EXERCISE GOAL
Check every line of the data for the string "image" and copy the ones that have it.

Scene difference descriptions:
☆ ☆ ☆

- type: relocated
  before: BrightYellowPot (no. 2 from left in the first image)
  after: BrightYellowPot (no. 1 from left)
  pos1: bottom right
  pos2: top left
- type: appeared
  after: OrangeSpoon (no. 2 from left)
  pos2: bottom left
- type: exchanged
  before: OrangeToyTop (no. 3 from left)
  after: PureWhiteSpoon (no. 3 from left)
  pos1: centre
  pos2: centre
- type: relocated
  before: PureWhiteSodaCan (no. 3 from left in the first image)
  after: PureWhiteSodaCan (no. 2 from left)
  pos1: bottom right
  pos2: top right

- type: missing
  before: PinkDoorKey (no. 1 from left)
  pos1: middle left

☆ ☆ ☆

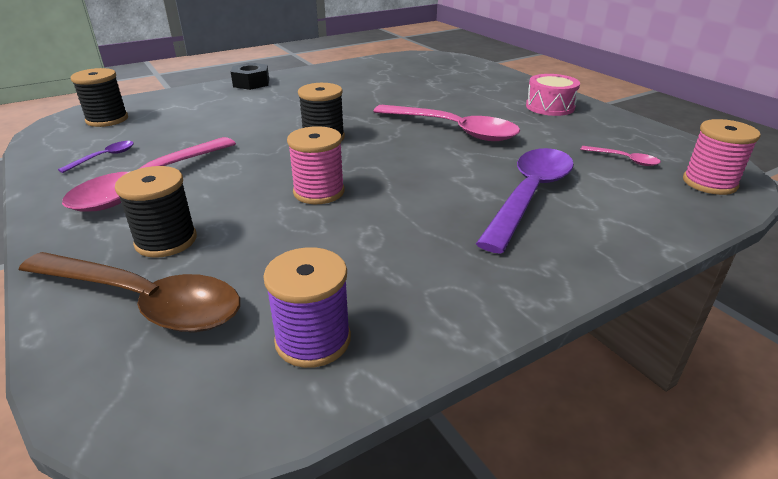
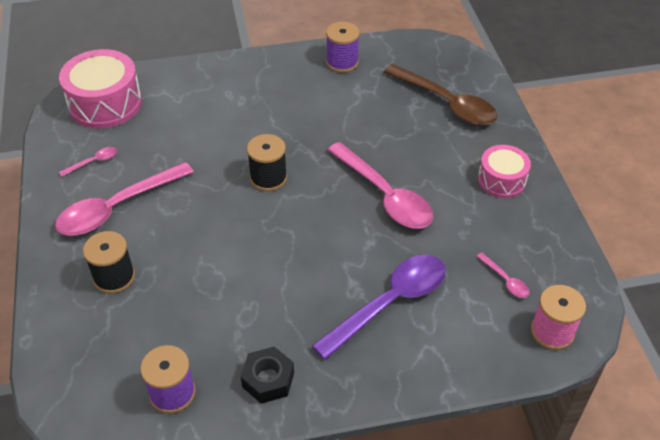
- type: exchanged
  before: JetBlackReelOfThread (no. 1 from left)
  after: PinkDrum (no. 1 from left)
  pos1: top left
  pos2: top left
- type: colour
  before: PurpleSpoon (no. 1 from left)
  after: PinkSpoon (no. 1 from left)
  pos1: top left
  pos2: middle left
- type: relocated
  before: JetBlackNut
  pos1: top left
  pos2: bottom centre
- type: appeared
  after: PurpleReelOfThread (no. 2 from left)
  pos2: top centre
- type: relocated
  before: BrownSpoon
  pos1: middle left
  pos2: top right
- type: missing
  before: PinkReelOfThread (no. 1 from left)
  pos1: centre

☆ ☆ ☆

THE ANSWER
  before: BrightYellowPot (no. 2 from left in the first image)
  before: PureWhiteSodaCan (no. 3 from left in the first image)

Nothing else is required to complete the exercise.